▶ _WHAT IS NEEDED_
What you return should match the data below exactly, with no pictures in it.

▶ _DATASET EXTRACT_
***

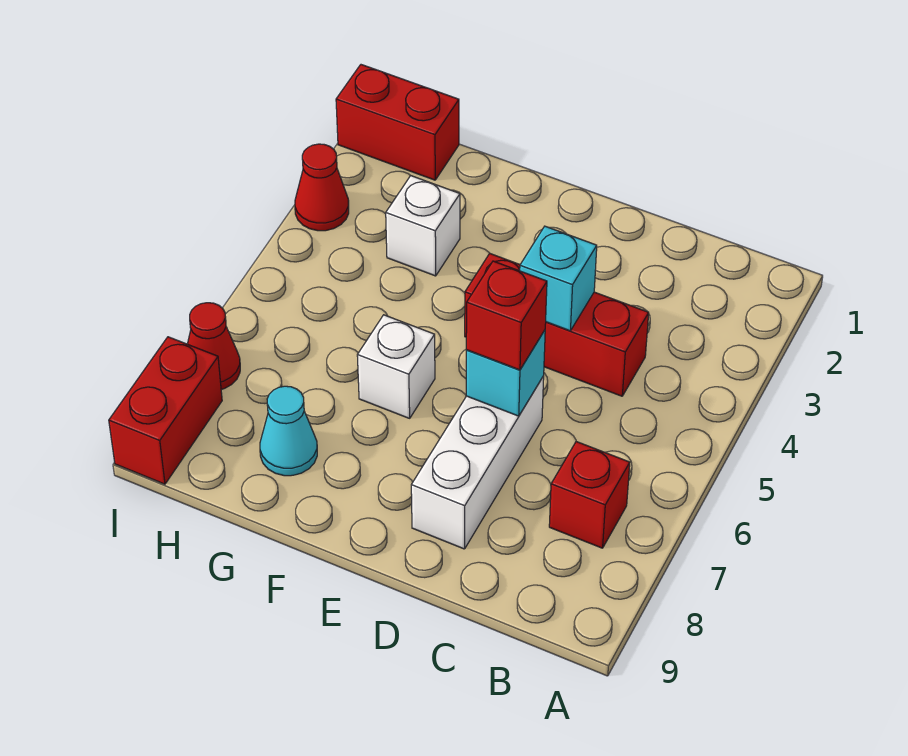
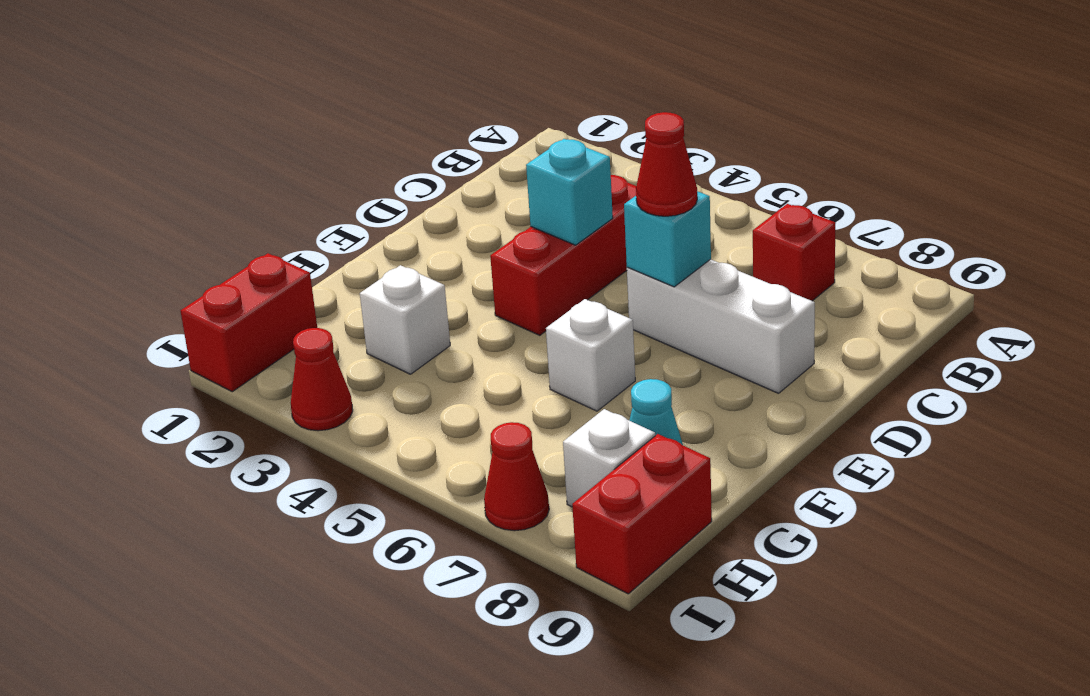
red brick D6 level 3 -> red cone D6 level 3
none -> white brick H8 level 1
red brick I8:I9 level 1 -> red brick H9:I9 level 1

***

▶ _OUTPUT BELOW_
red brick D6 level 3 -> red cone D6 level 3
none -> white brick H8 level 1
red brick I8:I9 level 1 -> red brick H9:I9 level 1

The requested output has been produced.